__Task objective__
Rewrite the material from its first line through the line that contains "minutes is located at coordinates (598, 67).", changing "Describe" to "Identify" and keeping everything else the same.

──────────────────────────────

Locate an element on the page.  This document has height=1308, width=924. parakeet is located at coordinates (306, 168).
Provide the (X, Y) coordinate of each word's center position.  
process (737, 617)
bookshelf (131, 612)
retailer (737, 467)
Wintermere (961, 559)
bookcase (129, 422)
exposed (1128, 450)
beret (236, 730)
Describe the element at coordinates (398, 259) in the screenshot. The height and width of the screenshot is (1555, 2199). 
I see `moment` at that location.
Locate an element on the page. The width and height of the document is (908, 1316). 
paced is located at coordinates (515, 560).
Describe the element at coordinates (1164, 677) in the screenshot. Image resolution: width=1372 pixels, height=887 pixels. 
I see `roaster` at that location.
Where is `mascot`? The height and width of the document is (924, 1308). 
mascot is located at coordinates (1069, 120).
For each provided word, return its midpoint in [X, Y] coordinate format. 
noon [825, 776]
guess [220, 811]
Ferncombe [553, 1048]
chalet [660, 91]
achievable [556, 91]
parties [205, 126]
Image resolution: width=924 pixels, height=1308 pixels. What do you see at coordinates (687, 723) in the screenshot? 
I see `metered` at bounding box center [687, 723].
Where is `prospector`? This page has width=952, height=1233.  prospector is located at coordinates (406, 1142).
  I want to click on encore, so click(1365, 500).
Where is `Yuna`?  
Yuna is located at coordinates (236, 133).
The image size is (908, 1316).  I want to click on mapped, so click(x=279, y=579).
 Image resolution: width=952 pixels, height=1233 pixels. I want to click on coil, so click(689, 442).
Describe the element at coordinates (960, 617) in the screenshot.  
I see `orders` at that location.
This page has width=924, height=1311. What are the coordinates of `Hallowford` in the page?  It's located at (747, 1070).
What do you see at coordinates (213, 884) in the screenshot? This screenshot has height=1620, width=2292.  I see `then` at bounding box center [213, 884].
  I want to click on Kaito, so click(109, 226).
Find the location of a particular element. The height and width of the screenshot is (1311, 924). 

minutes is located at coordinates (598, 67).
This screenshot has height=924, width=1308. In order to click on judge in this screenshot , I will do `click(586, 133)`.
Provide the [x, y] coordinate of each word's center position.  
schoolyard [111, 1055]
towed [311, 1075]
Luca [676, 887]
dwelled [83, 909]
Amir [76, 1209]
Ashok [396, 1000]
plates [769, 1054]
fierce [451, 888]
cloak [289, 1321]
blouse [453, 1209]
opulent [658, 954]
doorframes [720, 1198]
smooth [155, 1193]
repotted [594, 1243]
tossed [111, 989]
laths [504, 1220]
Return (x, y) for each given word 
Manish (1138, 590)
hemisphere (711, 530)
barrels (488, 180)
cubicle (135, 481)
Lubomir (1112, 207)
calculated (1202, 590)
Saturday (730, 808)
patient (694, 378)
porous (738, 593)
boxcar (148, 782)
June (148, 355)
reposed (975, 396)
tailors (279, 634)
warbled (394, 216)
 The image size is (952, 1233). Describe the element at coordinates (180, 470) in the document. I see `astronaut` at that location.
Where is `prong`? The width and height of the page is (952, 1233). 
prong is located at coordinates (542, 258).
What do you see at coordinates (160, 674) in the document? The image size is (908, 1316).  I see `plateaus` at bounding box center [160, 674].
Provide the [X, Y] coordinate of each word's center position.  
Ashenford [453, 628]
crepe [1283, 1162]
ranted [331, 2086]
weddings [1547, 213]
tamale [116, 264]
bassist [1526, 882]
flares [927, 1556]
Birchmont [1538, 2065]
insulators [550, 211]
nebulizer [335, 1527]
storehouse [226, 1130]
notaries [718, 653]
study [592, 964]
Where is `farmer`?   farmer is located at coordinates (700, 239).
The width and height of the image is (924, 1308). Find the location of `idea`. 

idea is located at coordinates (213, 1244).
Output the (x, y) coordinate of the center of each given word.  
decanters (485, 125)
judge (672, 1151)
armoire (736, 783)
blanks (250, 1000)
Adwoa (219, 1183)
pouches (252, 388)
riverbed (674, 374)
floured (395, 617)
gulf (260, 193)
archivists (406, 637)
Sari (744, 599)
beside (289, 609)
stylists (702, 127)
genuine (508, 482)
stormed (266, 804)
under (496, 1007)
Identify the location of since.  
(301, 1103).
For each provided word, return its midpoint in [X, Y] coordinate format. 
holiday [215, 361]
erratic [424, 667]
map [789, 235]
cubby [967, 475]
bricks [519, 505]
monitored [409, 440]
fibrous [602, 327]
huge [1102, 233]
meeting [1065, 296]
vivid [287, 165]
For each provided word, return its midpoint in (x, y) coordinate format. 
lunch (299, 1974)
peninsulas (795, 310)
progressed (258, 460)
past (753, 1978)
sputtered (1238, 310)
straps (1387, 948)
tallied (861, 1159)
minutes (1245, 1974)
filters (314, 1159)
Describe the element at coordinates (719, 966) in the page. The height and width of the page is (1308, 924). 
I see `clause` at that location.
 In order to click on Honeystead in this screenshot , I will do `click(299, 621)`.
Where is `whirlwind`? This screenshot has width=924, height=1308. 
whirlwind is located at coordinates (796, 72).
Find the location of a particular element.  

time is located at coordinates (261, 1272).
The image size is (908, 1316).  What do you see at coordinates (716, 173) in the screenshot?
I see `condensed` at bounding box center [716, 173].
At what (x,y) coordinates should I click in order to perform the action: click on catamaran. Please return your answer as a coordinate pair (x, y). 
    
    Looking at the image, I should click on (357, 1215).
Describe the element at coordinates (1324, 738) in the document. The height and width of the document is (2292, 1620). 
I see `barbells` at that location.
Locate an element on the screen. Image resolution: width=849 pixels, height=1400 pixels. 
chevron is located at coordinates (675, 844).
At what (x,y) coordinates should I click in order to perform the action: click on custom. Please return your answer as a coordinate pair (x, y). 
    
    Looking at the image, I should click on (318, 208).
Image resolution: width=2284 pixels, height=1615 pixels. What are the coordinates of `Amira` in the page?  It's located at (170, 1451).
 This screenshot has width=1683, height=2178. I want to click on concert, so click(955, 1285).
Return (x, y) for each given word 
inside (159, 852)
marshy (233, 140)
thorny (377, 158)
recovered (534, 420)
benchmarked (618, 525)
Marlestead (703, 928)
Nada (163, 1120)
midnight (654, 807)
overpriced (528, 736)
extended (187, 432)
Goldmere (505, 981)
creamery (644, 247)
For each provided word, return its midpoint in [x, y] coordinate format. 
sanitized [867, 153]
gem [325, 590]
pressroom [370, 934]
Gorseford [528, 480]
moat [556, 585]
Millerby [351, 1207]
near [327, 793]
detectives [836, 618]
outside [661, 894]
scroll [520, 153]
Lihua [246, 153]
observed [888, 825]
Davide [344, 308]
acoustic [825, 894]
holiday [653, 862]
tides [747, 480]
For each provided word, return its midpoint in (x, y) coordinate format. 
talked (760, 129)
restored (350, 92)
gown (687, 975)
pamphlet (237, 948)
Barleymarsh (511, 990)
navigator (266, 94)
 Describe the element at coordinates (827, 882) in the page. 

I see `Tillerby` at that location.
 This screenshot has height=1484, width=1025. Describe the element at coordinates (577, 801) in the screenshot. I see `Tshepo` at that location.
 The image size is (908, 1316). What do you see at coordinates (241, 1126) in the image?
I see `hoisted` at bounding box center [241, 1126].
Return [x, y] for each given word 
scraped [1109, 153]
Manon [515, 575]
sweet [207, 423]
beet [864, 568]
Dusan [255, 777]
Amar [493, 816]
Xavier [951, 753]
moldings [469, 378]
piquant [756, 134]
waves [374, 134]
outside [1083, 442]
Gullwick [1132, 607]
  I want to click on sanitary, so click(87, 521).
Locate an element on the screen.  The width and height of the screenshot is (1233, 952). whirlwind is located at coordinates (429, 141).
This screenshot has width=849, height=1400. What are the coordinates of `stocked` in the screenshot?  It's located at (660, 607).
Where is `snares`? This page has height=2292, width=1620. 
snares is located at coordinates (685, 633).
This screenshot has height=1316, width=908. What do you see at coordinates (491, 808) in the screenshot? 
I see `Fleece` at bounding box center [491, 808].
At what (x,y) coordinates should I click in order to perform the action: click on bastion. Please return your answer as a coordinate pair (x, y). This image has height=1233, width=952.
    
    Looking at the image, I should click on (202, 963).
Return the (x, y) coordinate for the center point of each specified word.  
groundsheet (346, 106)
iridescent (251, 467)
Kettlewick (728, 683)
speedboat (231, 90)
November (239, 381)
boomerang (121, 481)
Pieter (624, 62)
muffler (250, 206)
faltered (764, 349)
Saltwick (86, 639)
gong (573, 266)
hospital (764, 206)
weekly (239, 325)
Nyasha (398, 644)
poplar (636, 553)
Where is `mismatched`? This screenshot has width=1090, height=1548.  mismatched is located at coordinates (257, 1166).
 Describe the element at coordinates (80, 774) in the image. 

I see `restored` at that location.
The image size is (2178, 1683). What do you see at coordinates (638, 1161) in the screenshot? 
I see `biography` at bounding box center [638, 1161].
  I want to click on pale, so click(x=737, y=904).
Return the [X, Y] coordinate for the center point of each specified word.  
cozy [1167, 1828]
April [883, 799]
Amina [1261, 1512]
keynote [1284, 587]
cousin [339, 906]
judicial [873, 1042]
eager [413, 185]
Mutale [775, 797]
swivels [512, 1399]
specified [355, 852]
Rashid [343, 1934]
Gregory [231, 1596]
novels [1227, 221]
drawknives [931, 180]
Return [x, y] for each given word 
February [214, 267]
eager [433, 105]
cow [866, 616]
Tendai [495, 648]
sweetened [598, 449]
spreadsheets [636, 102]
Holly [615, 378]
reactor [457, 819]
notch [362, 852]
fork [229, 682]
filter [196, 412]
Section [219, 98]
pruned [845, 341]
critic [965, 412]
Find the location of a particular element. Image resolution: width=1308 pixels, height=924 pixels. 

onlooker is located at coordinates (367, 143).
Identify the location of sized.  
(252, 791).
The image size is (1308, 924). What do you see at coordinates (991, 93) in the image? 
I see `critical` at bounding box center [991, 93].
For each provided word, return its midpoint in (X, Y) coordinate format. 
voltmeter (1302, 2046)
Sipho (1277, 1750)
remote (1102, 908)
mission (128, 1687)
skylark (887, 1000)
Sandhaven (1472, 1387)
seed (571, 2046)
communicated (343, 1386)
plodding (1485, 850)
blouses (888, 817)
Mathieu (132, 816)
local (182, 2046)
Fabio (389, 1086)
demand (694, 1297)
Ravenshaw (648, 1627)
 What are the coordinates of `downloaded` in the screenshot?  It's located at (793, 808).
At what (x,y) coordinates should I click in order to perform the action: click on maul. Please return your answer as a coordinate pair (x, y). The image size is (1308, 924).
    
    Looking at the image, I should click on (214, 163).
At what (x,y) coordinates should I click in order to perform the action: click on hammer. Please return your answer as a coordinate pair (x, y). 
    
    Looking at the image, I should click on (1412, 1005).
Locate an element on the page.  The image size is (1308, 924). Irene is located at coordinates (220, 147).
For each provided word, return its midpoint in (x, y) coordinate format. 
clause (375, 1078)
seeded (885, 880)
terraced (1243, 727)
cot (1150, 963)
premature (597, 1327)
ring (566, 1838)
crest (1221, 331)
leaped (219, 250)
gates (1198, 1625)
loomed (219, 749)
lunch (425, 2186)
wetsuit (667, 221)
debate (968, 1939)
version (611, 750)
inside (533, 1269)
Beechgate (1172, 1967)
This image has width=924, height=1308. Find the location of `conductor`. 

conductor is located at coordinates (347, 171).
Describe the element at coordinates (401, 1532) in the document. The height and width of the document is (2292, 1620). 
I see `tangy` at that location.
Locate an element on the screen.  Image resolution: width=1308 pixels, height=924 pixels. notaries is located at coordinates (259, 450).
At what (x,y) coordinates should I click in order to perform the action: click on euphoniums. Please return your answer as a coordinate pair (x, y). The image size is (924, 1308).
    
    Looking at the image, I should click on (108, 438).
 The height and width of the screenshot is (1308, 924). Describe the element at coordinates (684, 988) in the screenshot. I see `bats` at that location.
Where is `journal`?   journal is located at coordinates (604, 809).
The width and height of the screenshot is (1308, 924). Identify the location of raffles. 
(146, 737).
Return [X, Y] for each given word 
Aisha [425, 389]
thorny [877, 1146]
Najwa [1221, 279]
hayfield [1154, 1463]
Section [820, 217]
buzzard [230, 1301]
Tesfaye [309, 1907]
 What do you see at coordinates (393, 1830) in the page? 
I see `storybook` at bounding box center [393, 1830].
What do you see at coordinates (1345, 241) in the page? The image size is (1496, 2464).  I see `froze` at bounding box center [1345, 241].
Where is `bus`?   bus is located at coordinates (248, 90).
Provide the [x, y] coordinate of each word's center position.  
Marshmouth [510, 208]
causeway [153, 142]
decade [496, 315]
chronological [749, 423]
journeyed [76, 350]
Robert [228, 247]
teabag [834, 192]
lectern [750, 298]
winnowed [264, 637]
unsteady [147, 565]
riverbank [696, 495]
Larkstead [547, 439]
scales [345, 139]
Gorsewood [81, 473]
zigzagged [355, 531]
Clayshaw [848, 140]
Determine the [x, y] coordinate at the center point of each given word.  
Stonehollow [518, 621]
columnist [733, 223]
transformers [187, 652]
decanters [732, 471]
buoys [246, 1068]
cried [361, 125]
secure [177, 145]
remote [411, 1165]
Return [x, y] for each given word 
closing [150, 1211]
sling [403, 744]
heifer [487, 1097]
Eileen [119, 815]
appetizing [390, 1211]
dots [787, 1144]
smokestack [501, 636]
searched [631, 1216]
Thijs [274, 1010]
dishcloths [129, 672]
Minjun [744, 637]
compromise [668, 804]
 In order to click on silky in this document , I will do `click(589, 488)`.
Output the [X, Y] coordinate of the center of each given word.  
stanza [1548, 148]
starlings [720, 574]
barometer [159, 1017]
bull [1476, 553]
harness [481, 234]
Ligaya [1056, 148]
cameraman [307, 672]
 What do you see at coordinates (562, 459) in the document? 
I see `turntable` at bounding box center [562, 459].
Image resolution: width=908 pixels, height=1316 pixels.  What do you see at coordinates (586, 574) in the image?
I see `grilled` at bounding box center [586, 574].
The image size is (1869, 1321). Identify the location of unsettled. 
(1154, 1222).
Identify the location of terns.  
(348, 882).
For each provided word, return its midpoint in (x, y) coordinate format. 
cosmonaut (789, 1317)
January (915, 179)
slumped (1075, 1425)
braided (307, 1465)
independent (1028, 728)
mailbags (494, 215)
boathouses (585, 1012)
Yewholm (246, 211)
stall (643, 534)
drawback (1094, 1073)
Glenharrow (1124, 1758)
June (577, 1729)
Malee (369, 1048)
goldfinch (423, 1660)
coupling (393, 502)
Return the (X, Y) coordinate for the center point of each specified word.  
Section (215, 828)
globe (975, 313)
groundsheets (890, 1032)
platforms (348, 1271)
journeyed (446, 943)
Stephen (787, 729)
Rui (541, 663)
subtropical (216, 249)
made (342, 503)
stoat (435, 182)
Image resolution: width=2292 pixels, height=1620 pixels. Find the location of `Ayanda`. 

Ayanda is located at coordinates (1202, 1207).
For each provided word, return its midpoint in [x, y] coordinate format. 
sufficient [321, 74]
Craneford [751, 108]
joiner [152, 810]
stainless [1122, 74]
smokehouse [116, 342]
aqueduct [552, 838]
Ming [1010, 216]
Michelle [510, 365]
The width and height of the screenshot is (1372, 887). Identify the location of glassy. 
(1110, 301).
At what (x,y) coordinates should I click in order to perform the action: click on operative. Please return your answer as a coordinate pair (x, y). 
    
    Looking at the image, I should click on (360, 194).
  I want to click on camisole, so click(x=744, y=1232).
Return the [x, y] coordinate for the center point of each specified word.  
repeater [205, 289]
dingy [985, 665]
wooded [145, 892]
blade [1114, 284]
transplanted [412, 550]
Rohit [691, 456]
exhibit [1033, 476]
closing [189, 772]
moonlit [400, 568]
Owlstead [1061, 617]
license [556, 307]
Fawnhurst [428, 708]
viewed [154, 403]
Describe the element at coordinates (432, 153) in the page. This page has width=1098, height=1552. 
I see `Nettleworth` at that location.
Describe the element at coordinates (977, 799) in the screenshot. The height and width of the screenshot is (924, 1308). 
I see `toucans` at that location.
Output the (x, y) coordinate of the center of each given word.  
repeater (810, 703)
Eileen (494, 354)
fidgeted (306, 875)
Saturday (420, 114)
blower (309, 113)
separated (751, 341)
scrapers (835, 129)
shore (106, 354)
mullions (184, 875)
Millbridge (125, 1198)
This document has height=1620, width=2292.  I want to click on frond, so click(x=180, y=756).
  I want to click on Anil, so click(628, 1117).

──────────────────────────────

__In response__
Locate an element on the page.  This document has height=1308, width=924. parakeet is located at coordinates (306, 168).
Provide the (X, Y) coordinate of each word's center position.  
process (737, 617)
bookshelf (131, 612)
retailer (737, 467)
Wintermere (961, 559)
bookcase (129, 422)
exposed (1128, 450)
beret (236, 730)
Identify the element at coordinates (398, 259) in the screenshot. The height and width of the screenshot is (1555, 2199). 
I see `moment` at that location.
Locate an element on the page. The width and height of the document is (908, 1316). 
paced is located at coordinates (515, 560).
Identify the element at coordinates (1164, 677) in the screenshot. Image resolution: width=1372 pixels, height=887 pixels. 
I see `roaster` at that location.
Where is `mascot`? The height and width of the document is (924, 1308). 
mascot is located at coordinates (1069, 120).
For each provided word, return its midpoint in [X, Y] coordinate format. 
noon [825, 776]
guess [220, 811]
Ferncombe [553, 1048]
chalet [660, 91]
achievable [556, 91]
parties [205, 126]
Image resolution: width=924 pixels, height=1308 pixels. What do you see at coordinates (687, 723) in the screenshot? 
I see `metered` at bounding box center [687, 723].
Where is `prospector`? This page has width=952, height=1233.  prospector is located at coordinates (406, 1142).
  I want to click on encore, so click(1365, 500).
Where is `Yuna`?  
Yuna is located at coordinates (236, 133).
The image size is (908, 1316).  I want to click on mapped, so click(x=279, y=579).
 Image resolution: width=952 pixels, height=1233 pixels. I want to click on coil, so click(689, 442).
Identify the element at coordinates (960, 617) in the screenshot.  
I see `orders` at that location.
This page has width=924, height=1311. What are the coordinates of `Hallowford` in the page?  It's located at (747, 1070).
What do you see at coordinates (213, 884) in the screenshot? This screenshot has height=1620, width=2292.  I see `then` at bounding box center [213, 884].
  I want to click on Kaito, so click(109, 226).
Find the location of a particular element. The height and width of the screenshot is (1311, 924). 

minutes is located at coordinates (598, 67).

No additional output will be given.